▶ [Tus instrucciones]
Sustituye "center position" por "midpoint" en las filas que van desde la que contiene "Find the location of a particular element." hasta la última, ambas incluidas, y reproduce esas filas sin ningún otro cambio.

▶ [Material a procesar]
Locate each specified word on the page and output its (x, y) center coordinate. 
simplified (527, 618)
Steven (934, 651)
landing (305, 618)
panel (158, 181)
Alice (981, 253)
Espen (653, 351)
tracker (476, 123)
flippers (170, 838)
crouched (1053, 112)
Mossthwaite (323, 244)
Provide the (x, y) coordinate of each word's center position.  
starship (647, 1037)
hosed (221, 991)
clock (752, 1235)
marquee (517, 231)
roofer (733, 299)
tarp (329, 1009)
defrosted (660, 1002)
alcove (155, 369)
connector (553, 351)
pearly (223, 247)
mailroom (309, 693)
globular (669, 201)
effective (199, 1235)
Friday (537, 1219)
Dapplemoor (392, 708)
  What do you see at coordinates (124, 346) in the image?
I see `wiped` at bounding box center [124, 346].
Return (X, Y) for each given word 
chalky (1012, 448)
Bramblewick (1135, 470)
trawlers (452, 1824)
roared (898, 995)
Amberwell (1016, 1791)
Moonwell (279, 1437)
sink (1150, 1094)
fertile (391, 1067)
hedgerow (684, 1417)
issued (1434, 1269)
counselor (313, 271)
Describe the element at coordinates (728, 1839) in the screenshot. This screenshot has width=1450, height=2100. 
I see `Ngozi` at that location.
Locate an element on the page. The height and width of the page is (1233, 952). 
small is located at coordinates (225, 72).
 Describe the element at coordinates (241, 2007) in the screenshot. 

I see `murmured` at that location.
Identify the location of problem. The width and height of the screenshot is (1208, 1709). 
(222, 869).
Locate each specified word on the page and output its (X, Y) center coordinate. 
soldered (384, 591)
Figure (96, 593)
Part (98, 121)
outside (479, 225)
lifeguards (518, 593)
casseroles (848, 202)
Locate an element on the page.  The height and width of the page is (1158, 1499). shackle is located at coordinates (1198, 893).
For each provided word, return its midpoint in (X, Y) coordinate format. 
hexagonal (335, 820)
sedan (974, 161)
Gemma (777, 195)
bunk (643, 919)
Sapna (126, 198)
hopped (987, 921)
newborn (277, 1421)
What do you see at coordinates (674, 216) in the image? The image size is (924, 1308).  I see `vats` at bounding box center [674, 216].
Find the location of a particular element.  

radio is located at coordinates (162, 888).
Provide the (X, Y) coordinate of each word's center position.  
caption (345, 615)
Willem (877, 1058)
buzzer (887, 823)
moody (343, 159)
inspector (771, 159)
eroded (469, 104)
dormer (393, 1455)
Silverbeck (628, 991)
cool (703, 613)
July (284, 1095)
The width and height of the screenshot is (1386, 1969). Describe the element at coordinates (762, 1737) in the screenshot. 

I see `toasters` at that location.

▶ [Respuesta escrita]
Find the location of a particular element.  

radio is located at coordinates (162, 888).
Provide the (X, Y) coordinate of each word's midpoint.  
caption (345, 615)
Willem (877, 1058)
buzzer (887, 823)
moody (343, 159)
inspector (771, 159)
eroded (469, 104)
dormer (393, 1455)
Silverbeck (628, 991)
cool (703, 613)
July (284, 1095)
The width and height of the screenshot is (1386, 1969). Describe the element at coordinates (762, 1737) in the screenshot. 

I see `toasters` at that location.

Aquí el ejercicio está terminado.